__Task goal__. In the data below, find each line carrying the string "plate" and copy it out.

__Exercise data__.
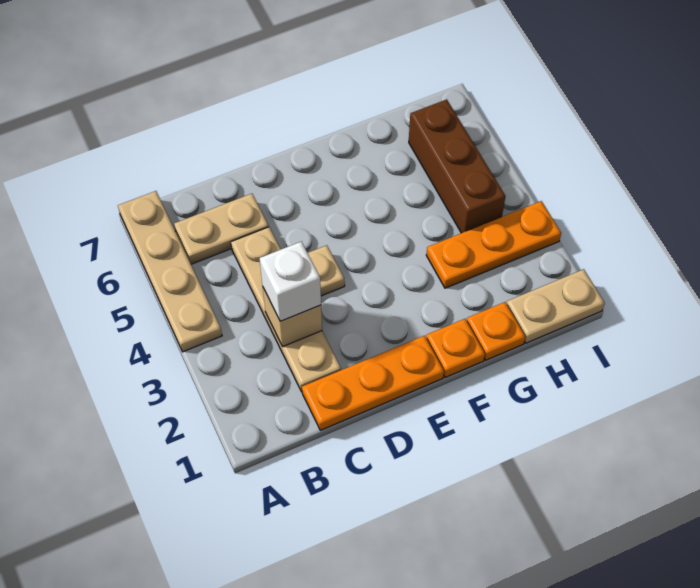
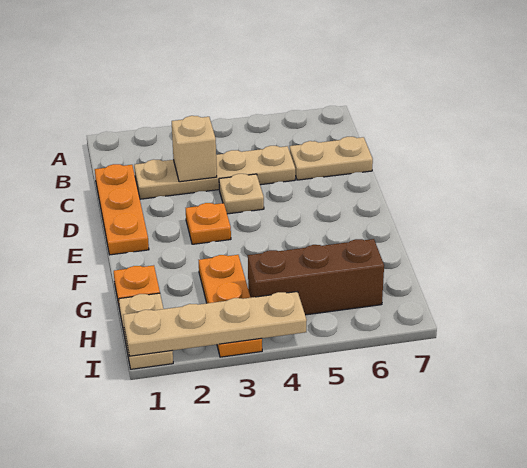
tan plate A4:A7 level 1 -> tan plate I1:I4 level 2
tan plate B6:C6 level 1 -> tan plate C6:C7 level 1
white brick C3 level 3 -> none
orange plate F1 level 1 -> orange plate E3 level 1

__Solution__.
tan plate A4:A7 level 1 -> tan plate I1:I4 level 2
tan plate B6:C6 level 1 -> tan plate C6:C7 level 1
orange plate F1 level 1 -> orange plate E3 level 1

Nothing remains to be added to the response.